Task>
Retype the entries below exactly, and keep every picture out of your version.

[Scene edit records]
──────────────────────────────

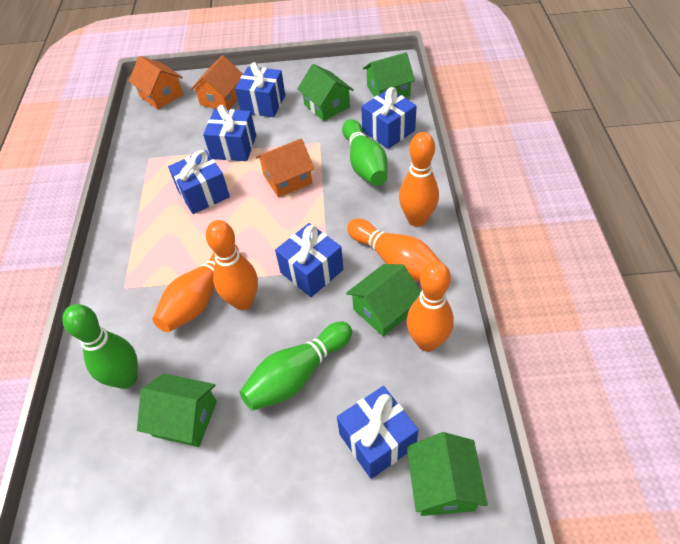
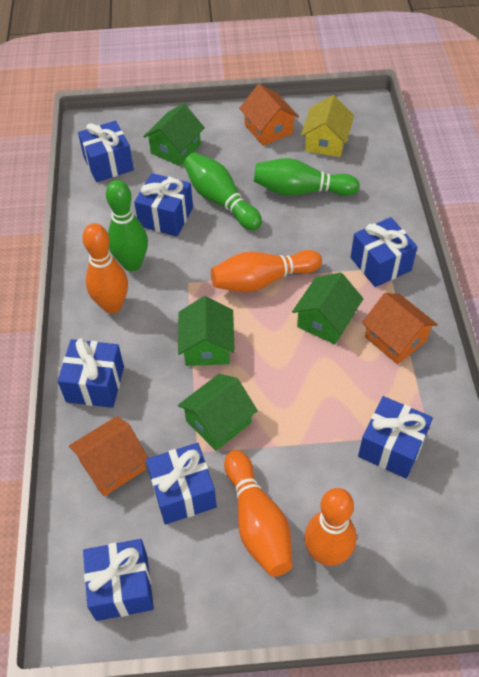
blue gift: 6 -> 7
green house: 5 -> 4
orange bowling pin: 5 -> 4
yellow house: 0 -> 1

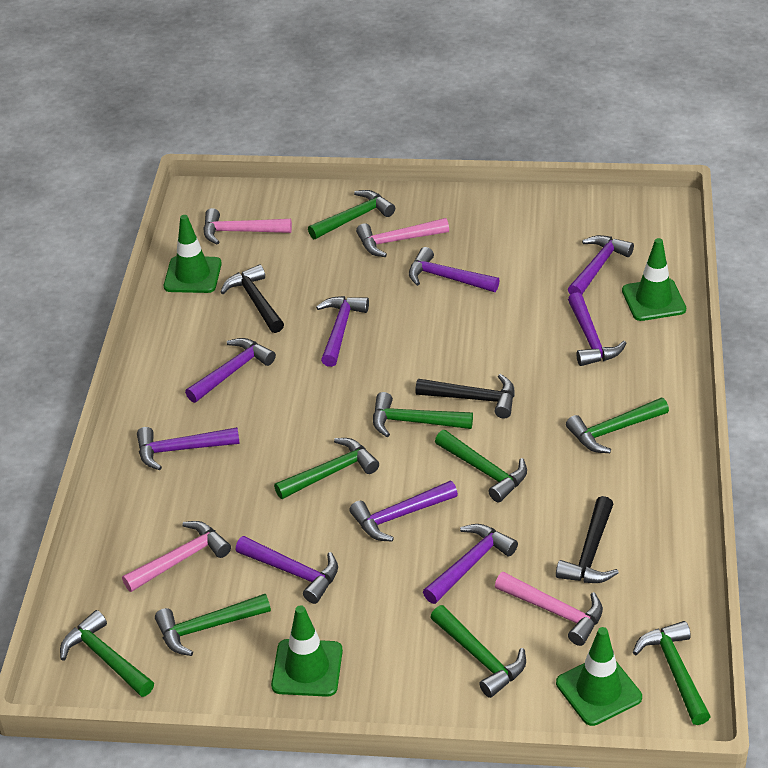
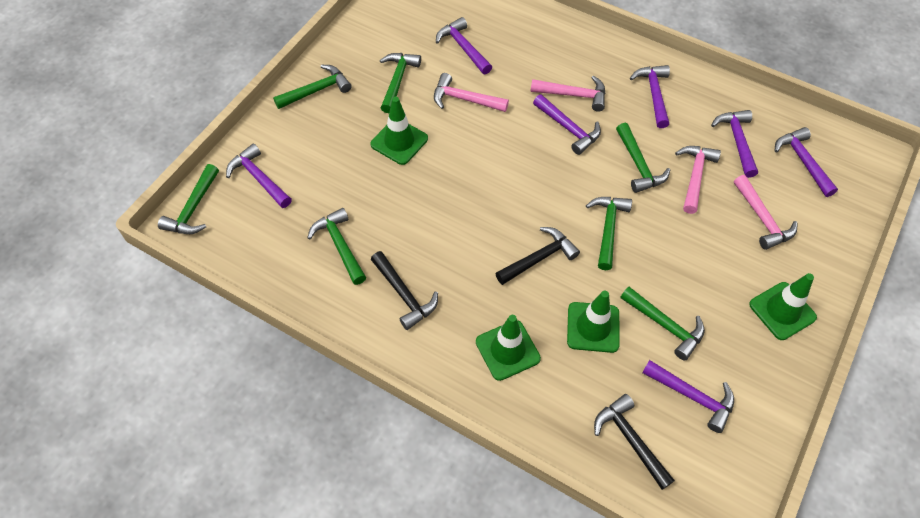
green hammer: 9 -> 7
purple hammer: 9 -> 7

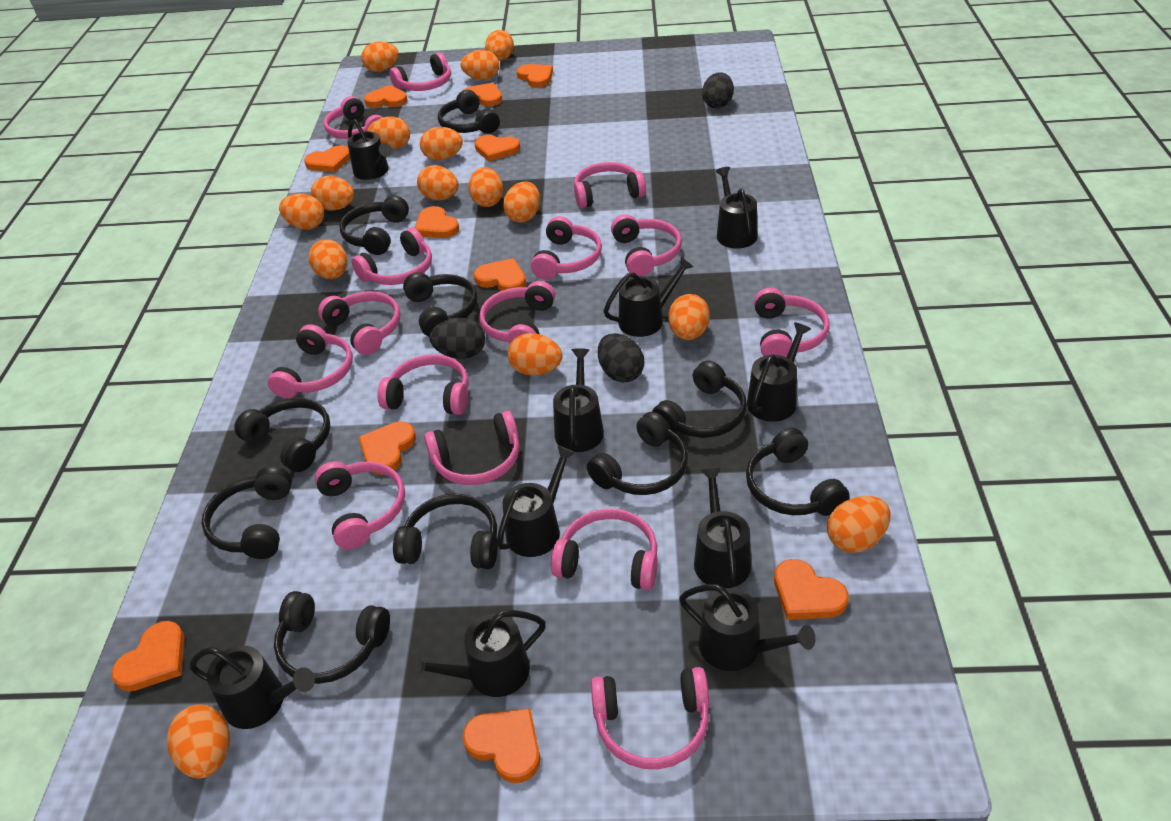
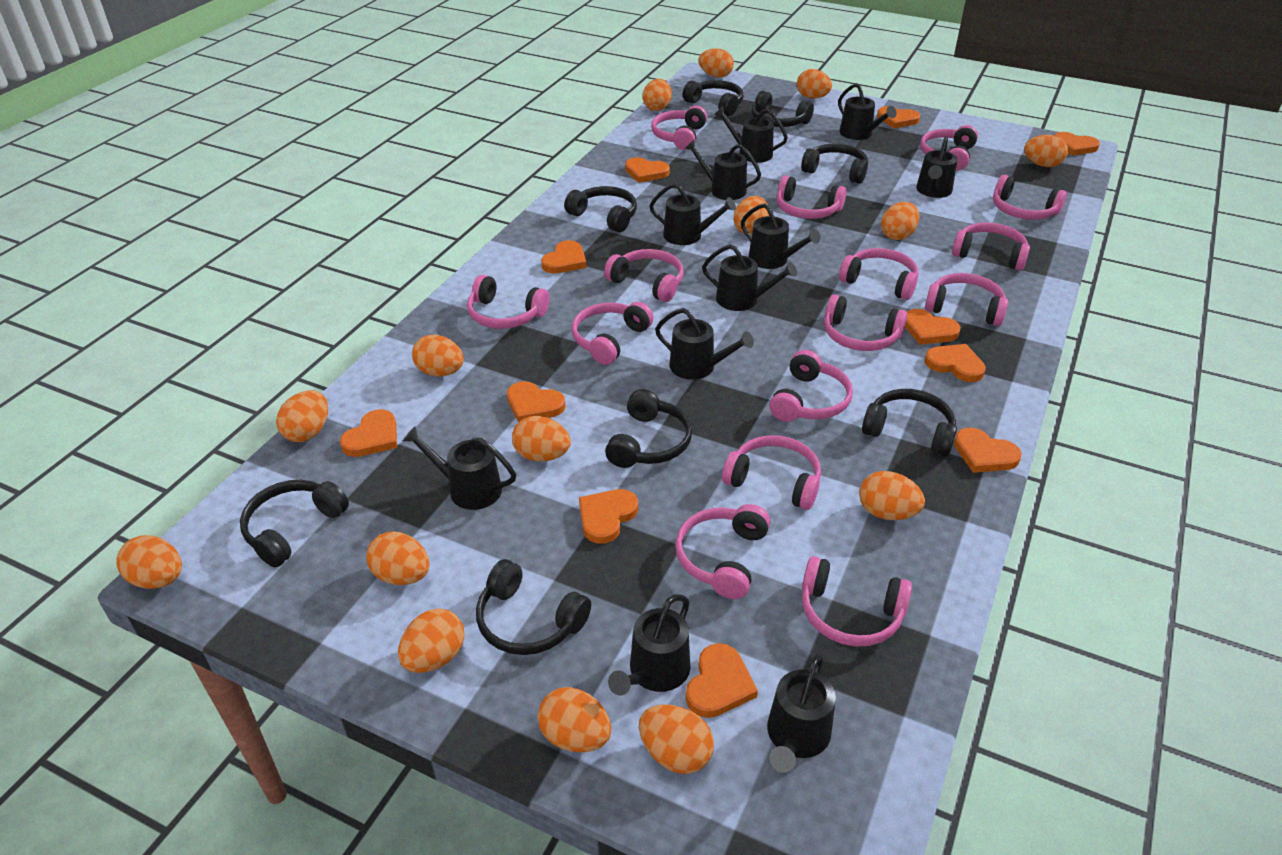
black egg: 3 -> 0
black headphones: 10 -> 8
black watering can: 10 -> 11

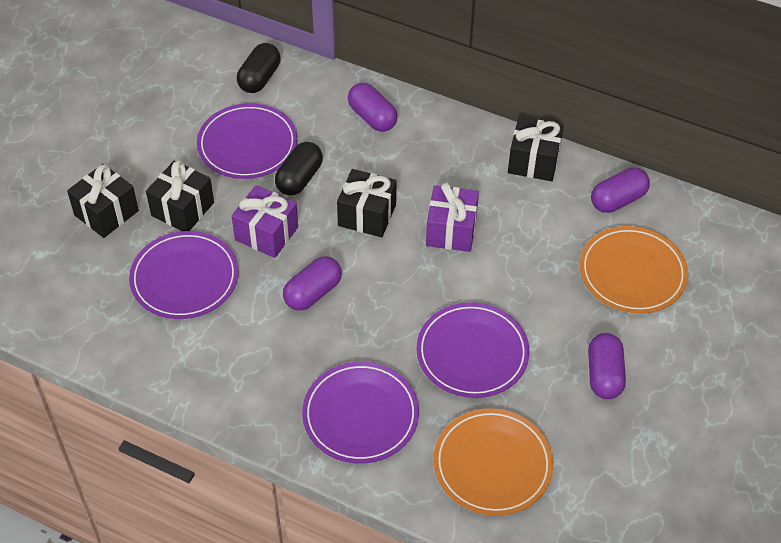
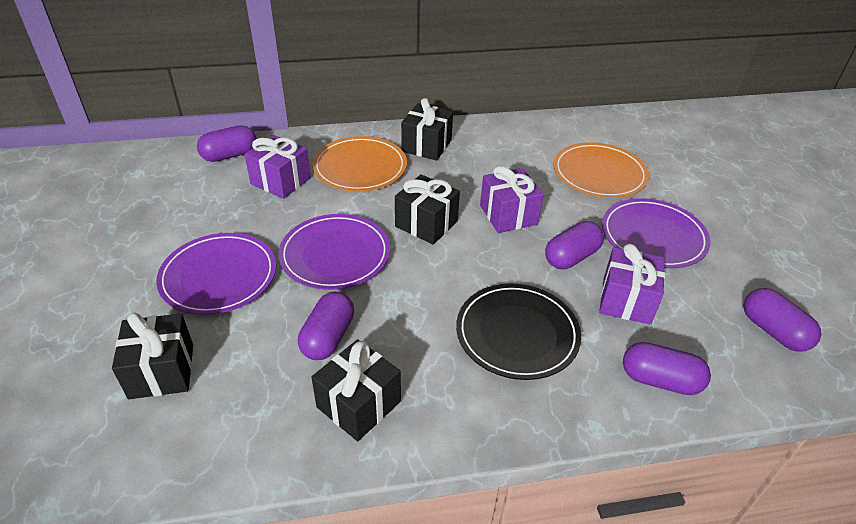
black capsule: 2 -> 0
black plate: 0 -> 1
purple capsule: 4 -> 5
purple gift: 2 -> 3
purple plate: 4 -> 3

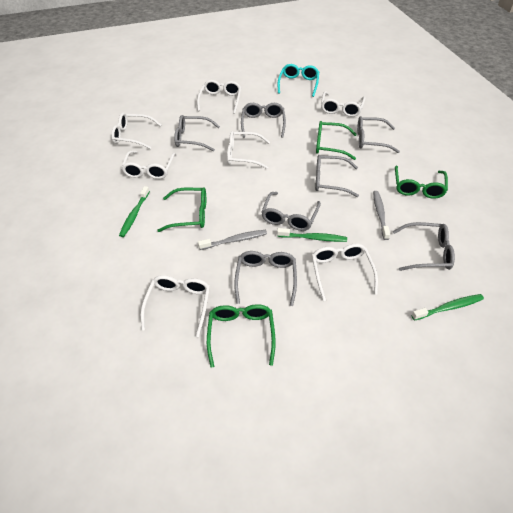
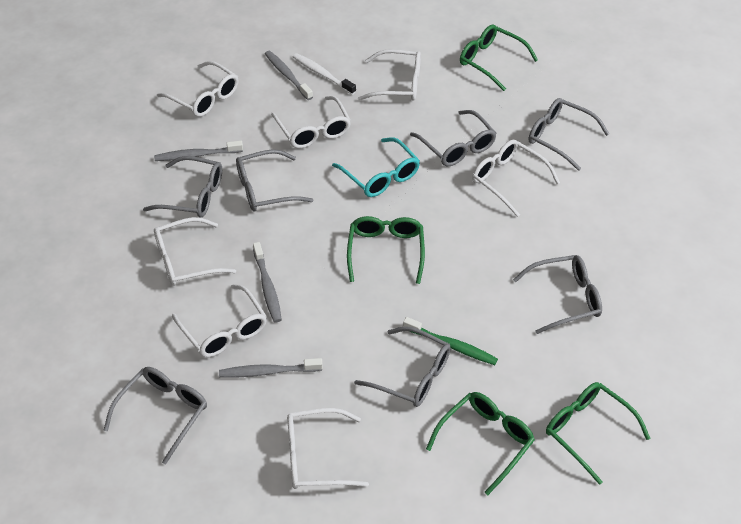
green toothbrush: 3 -> 1
grey toothbrush: 2 -> 4
white toothbrush: 0 -> 1

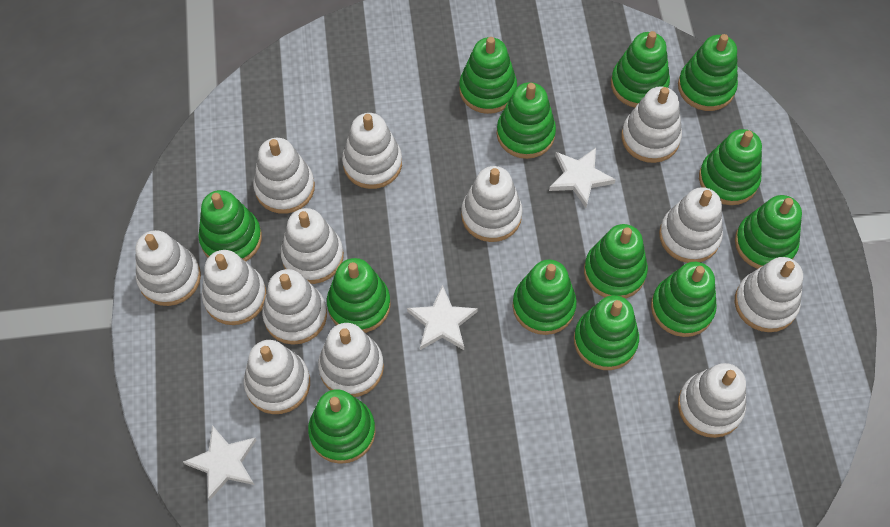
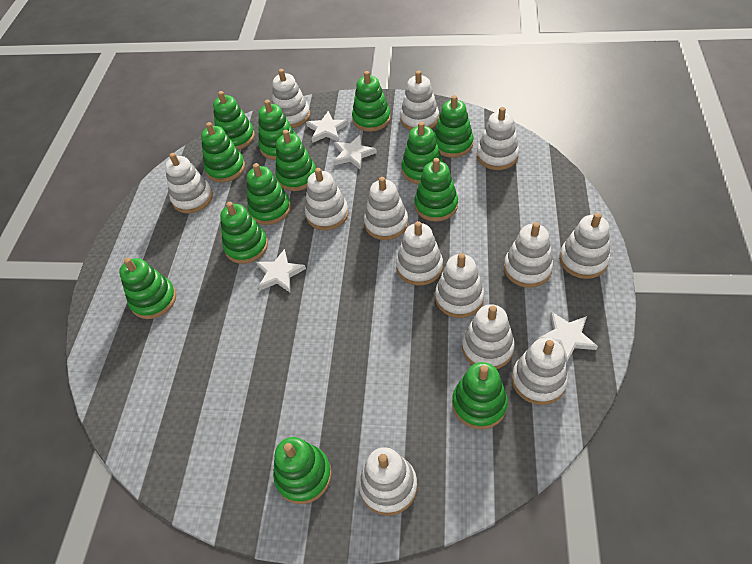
white star: 3 -> 4

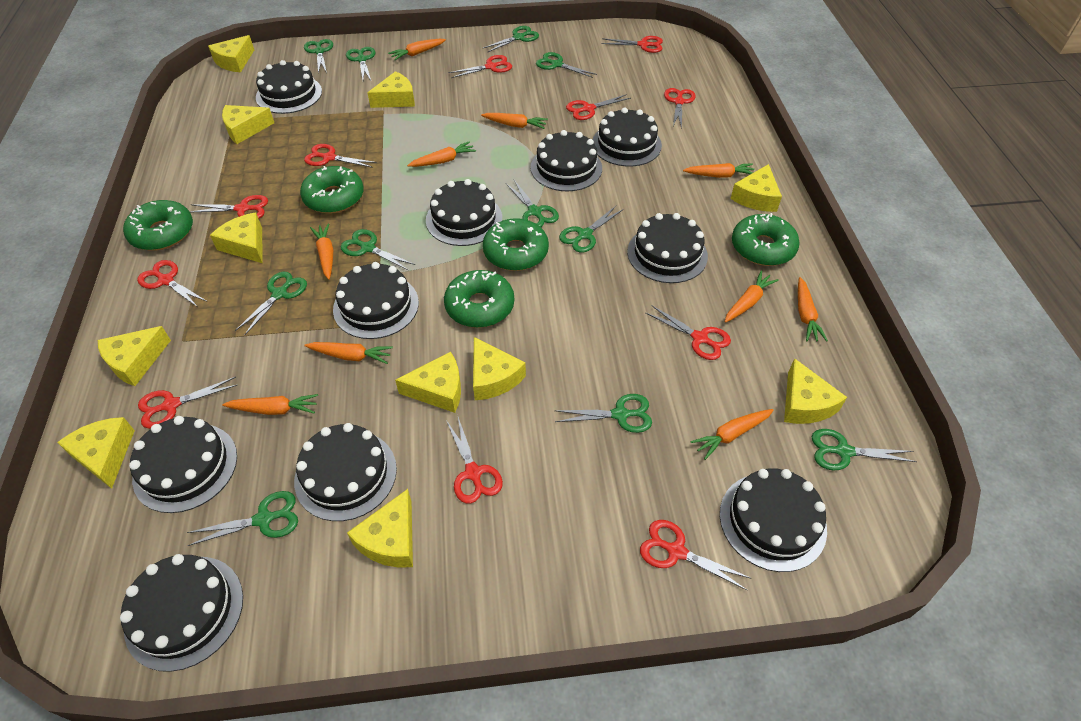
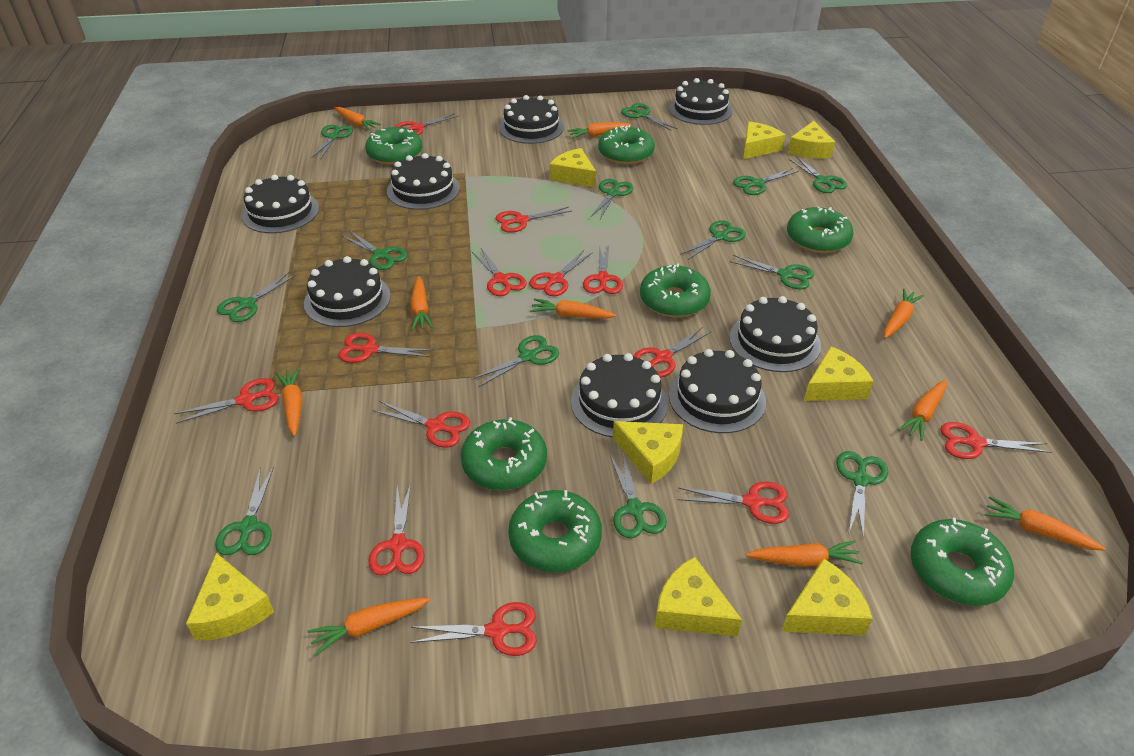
black cake: 10 -> 8
green donut: 5 -> 7
green scissors: 11 -> 13
red scissors: 11 -> 13
yellow cheese: 11 -> 8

──────────────────────────────

Solution>
blue gift: 6 -> 7
green house: 5 -> 4
orange bowling pin: 5 -> 4
yellow house: 0 -> 1

green hammer: 9 -> 7
purple hammer: 9 -> 7

black egg: 3 -> 0
black headphones: 10 -> 8
black watering can: 10 -> 11

black capsule: 2 -> 0
black plate: 0 -> 1
purple capsule: 4 -> 5
purple gift: 2 -> 3
purple plate: 4 -> 3

green toothbrush: 3 -> 1
grey toothbrush: 2 -> 4
white toothbrush: 0 -> 1

white star: 3 -> 4

black cake: 10 -> 8
green donut: 5 -> 7
green scissors: 11 -> 13
red scissors: 11 -> 13
yellow cheese: 11 -> 8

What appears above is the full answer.